» **PROBLEM DESCRIPTION**
Without leaving out a single line, copy the records exactly.

[Collected data]
══════════

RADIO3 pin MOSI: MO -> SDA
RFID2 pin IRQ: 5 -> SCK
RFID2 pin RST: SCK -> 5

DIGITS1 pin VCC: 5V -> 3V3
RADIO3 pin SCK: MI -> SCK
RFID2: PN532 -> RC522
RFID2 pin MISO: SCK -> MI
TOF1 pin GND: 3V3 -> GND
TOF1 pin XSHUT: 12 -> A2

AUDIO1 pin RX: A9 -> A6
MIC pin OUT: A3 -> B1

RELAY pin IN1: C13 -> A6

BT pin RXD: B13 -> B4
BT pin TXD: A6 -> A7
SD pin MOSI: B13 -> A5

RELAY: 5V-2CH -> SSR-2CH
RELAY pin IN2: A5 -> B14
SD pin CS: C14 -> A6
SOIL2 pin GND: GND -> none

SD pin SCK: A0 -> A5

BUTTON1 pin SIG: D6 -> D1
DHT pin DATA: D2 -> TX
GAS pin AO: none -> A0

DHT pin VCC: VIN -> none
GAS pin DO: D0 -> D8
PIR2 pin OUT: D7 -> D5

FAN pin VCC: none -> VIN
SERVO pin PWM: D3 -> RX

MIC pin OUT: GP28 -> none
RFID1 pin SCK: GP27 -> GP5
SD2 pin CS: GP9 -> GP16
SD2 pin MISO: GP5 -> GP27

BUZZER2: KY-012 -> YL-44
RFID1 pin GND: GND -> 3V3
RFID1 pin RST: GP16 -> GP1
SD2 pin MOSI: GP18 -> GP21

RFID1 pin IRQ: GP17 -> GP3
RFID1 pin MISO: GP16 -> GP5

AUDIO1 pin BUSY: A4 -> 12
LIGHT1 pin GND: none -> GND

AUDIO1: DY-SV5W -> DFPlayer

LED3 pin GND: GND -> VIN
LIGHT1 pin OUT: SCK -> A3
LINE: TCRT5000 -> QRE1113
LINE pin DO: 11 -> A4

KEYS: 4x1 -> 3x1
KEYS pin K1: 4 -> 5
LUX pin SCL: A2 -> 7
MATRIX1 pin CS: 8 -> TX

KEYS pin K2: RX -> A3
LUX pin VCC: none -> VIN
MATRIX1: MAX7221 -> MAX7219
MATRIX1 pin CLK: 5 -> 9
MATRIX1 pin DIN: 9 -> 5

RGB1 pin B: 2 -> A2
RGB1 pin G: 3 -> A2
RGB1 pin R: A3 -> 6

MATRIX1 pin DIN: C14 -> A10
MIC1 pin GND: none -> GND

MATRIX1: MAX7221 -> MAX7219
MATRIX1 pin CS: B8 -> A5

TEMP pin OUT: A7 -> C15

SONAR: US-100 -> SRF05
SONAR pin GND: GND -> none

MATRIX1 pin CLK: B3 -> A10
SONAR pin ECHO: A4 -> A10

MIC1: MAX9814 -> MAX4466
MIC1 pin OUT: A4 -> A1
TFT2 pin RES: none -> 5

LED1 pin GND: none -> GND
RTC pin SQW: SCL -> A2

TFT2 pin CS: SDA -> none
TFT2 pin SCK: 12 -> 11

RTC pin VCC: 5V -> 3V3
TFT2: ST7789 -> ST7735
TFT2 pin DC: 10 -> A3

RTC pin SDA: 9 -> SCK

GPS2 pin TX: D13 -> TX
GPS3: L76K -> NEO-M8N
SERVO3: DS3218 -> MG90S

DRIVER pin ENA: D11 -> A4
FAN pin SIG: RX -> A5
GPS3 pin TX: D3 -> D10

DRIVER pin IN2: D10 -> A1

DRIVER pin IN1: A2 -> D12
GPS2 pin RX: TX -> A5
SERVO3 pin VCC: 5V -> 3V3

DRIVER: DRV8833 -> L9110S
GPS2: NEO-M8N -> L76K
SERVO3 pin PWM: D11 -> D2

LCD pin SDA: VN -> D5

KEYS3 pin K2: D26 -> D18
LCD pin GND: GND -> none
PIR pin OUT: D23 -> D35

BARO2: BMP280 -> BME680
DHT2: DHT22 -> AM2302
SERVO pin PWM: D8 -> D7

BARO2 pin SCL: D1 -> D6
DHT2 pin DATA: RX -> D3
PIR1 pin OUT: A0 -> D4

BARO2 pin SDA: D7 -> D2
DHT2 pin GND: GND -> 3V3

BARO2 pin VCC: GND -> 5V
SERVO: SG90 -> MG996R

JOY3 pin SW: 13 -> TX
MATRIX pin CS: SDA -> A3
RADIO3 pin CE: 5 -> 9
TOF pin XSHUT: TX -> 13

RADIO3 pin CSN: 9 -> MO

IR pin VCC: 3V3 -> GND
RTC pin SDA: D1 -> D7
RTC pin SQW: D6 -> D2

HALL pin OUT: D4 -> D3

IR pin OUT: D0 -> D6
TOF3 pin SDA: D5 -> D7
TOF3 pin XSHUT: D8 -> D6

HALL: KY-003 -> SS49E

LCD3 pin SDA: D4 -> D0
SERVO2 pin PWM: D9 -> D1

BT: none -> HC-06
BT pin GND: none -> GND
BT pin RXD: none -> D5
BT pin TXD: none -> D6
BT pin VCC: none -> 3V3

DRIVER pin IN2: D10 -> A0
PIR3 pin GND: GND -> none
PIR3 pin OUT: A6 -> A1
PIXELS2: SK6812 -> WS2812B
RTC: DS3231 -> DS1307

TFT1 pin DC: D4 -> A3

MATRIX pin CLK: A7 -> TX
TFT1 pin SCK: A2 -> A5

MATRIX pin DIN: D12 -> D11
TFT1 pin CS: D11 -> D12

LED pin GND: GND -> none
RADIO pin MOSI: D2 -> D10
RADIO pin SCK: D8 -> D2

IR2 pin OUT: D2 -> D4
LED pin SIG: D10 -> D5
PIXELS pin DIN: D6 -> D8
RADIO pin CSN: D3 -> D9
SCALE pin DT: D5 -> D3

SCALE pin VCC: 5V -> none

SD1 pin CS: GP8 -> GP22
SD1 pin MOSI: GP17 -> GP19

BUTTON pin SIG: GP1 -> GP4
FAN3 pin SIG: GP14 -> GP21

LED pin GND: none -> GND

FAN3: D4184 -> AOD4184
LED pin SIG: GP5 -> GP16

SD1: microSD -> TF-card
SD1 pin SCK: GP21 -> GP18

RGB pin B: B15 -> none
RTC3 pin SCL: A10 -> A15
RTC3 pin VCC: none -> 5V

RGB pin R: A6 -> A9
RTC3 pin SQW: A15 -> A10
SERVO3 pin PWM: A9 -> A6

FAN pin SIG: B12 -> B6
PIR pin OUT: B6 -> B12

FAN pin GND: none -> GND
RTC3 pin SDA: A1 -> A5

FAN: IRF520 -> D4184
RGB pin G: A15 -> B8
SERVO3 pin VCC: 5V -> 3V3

══════════

» **COMPLETED EXERCISE**
RADIO3 pin MOSI: MO -> SDA
RFID2 pin IRQ: 5 -> SCK
RFID2 pin RST: SCK -> 5

DIGITS1 pin VCC: 5V -> 3V3
RADIO3 pin SCK: MI -> SCK
RFID2: PN532 -> RC522
RFID2 pin MISO: SCK -> MI
TOF1 pin GND: 3V3 -> GND
TOF1 pin XSHUT: 12 -> A2

AUDIO1 pin RX: A9 -> A6
MIC pin OUT: A3 -> B1

RELAY pin IN1: C13 -> A6

BT pin RXD: B13 -> B4
BT pin TXD: A6 -> A7
SD pin MOSI: B13 -> A5

RELAY: 5V-2CH -> SSR-2CH
RELAY pin IN2: A5 -> B14
SD pin CS: C14 -> A6
SOIL2 pin GND: GND -> none

SD pin SCK: A0 -> A5

BUTTON1 pin SIG: D6 -> D1
DHT pin DATA: D2 -> TX
GAS pin AO: none -> A0

DHT pin VCC: VIN -> none
GAS pin DO: D0 -> D8
PIR2 pin OUT: D7 -> D5

FAN pin VCC: none -> VIN
SERVO pin PWM: D3 -> RX

MIC pin OUT: GP28 -> none
RFID1 pin SCK: GP27 -> GP5
SD2 pin CS: GP9 -> GP16
SD2 pin MISO: GP5 -> GP27

BUZZER2: KY-012 -> YL-44
RFID1 pin GND: GND -> 3V3
RFID1 pin RST: GP16 -> GP1
SD2 pin MOSI: GP18 -> GP21

RFID1 pin IRQ: GP17 -> GP3
RFID1 pin MISO: GP16 -> GP5

AUDIO1 pin BUSY: A4 -> 12
LIGHT1 pin GND: none -> GND

AUDIO1: DY-SV5W -> DFPlayer

LED3 pin GND: GND -> VIN
LIGHT1 pin OUT: SCK -> A3
LINE: TCRT5000 -> QRE1113
LINE pin DO: 11 -> A4

KEYS: 4x1 -> 3x1
KEYS pin K1: 4 -> 5
LUX pin SCL: A2 -> 7
MATRIX1 pin CS: 8 -> TX

KEYS pin K2: RX -> A3
LUX pin VCC: none -> VIN
MATRIX1: MAX7221 -> MAX7219
MATRIX1 pin CLK: 5 -> 9
MATRIX1 pin DIN: 9 -> 5

RGB1 pin B: 2 -> A2
RGB1 pin G: 3 -> A2
RGB1 pin R: A3 -> 6

MATRIX1 pin DIN: C14 -> A10
MIC1 pin GND: none -> GND

MATRIX1: MAX7221 -> MAX7219
MATRIX1 pin CS: B8 -> A5

TEMP pin OUT: A7 -> C15

SONAR: US-100 -> SRF05
SONAR pin GND: GND -> none

MATRIX1 pin CLK: B3 -> A10
SONAR pin ECHO: A4 -> A10

MIC1: MAX9814 -> MAX4466
MIC1 pin OUT: A4 -> A1
TFT2 pin RES: none -> 5

LED1 pin GND: none -> GND
RTC pin SQW: SCL -> A2

TFT2 pin CS: SDA -> none
TFT2 pin SCK: 12 -> 11

RTC pin VCC: 5V -> 3V3
TFT2: ST7789 -> ST7735
TFT2 pin DC: 10 -> A3

RTC pin SDA: 9 -> SCK

GPS2 pin TX: D13 -> TX
GPS3: L76K -> NEO-M8N
SERVO3: DS3218 -> MG90S

DRIVER pin ENA: D11 -> A4
FAN pin SIG: RX -> A5
GPS3 pin TX: D3 -> D10

DRIVER pin IN2: D10 -> A1

DRIVER pin IN1: A2 -> D12
GPS2 pin RX: TX -> A5
SERVO3 pin VCC: 5V -> 3V3

DRIVER: DRV8833 -> L9110S
GPS2: NEO-M8N -> L76K
SERVO3 pin PWM: D11 -> D2

LCD pin SDA: VN -> D5

KEYS3 pin K2: D26 -> D18
LCD pin GND: GND -> none
PIR pin OUT: D23 -> D35

BARO2: BMP280 -> BME680
DHT2: DHT22 -> AM2302
SERVO pin PWM: D8 -> D7

BARO2 pin SCL: D1 -> D6
DHT2 pin DATA: RX -> D3
PIR1 pin OUT: A0 -> D4

BARO2 pin SDA: D7 -> D2
DHT2 pin GND: GND -> 3V3

BARO2 pin VCC: GND -> 5V
SERVO: SG90 -> MG996R

JOY3 pin SW: 13 -> TX
MATRIX pin CS: SDA -> A3
RADIO3 pin CE: 5 -> 9
TOF pin XSHUT: TX -> 13

RADIO3 pin CSN: 9 -> MO

IR pin VCC: 3V3 -> GND
RTC pin SDA: D1 -> D7
RTC pin SQW: D6 -> D2

HALL pin OUT: D4 -> D3

IR pin OUT: D0 -> D6
TOF3 pin SDA: D5 -> D7
TOF3 pin XSHUT: D8 -> D6

HALL: KY-003 -> SS49E

LCD3 pin SDA: D4 -> D0
SERVO2 pin PWM: D9 -> D1

BT: none -> HC-06
BT pin GND: none -> GND
BT pin RXD: none -> D5
BT pin TXD: none -> D6
BT pin VCC: none -> 3V3

DRIVER pin IN2: D10 -> A0
PIR3 pin GND: GND -> none
PIR3 pin OUT: A6 -> A1
PIXELS2: SK6812 -> WS2812B
RTC: DS3231 -> DS1307

TFT1 pin DC: D4 -> A3

MATRIX pin CLK: A7 -> TX
TFT1 pin SCK: A2 -> A5

MATRIX pin DIN: D12 -> D11
TFT1 pin CS: D11 -> D12

LED pin GND: GND -> none
RADIO pin MOSI: D2 -> D10
RADIO pin SCK: D8 -> D2

IR2 pin OUT: D2 -> D4
LED pin SIG: D10 -> D5
PIXELS pin DIN: D6 -> D8
RADIO pin CSN: D3 -> D9
SCALE pin DT: D5 -> D3

SCALE pin VCC: 5V -> none

SD1 pin CS: GP8 -> GP22
SD1 pin MOSI: GP17 -> GP19

BUTTON pin SIG: GP1 -> GP4
FAN3 pin SIG: GP14 -> GP21

LED pin GND: none -> GND

FAN3: D4184 -> AOD4184
LED pin SIG: GP5 -> GP16

SD1: microSD -> TF-card
SD1 pin SCK: GP21 -> GP18

RGB pin B: B15 -> none
RTC3 pin SCL: A10 -> A15
RTC3 pin VCC: none -> 5V

RGB pin R: A6 -> A9
RTC3 pin SQW: A15 -> A10
SERVO3 pin PWM: A9 -> A6

FAN pin SIG: B12 -> B6
PIR pin OUT: B6 -> B12

FAN pin GND: none -> GND
RTC3 pin SDA: A1 -> A5

FAN: IRF520 -> D4184
RGB pin G: A15 -> B8
SERVO3 pin VCC: 5V -> 3V3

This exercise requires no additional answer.